*** DATASET EXCERPTS ***

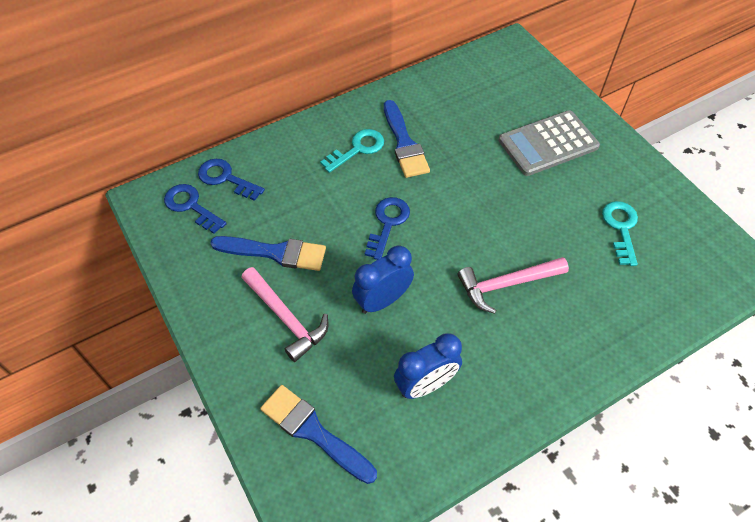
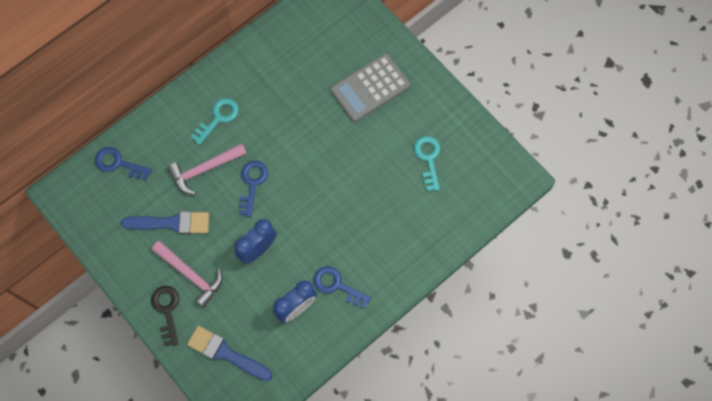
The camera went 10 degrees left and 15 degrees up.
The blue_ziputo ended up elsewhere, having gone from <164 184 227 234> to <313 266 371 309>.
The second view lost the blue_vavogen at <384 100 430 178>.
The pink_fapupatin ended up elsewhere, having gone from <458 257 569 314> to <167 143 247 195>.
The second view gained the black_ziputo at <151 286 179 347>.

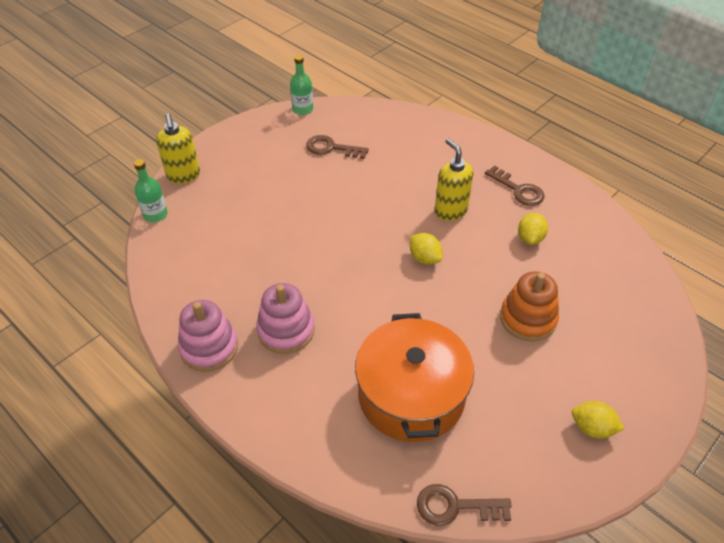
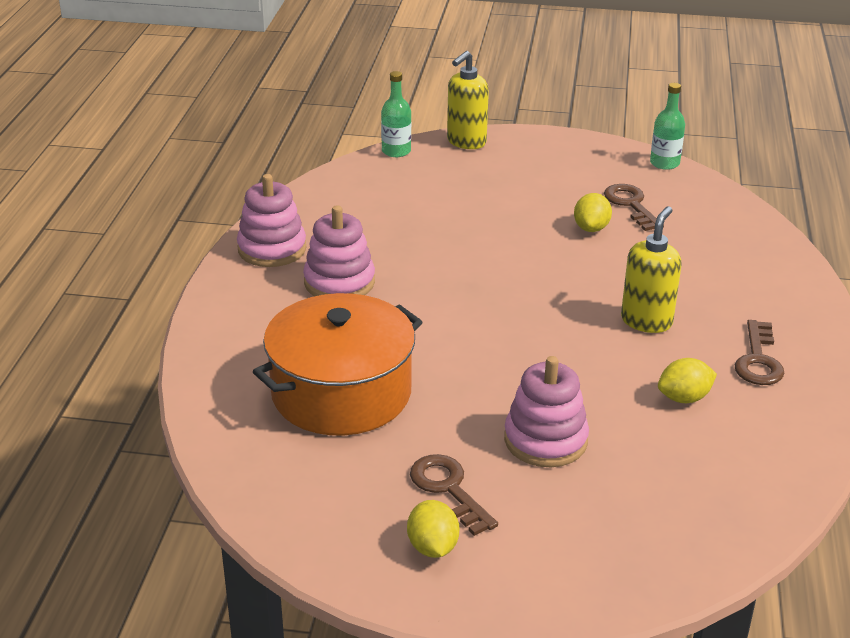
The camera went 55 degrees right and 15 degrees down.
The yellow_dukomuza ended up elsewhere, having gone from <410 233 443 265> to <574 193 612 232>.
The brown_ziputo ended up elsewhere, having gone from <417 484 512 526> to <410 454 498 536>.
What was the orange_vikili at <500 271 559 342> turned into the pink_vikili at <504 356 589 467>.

*** End of DATASET EXCERPTS ***

## [TASK DIRECTIONS]
In the entries above, locate every line with the word "camera" and copy it.

## [ANSWER FOR THE TASK]
The camera went 10 degrees left and 15 degrees up.
The camera went 55 degrees right and 15 degrees down.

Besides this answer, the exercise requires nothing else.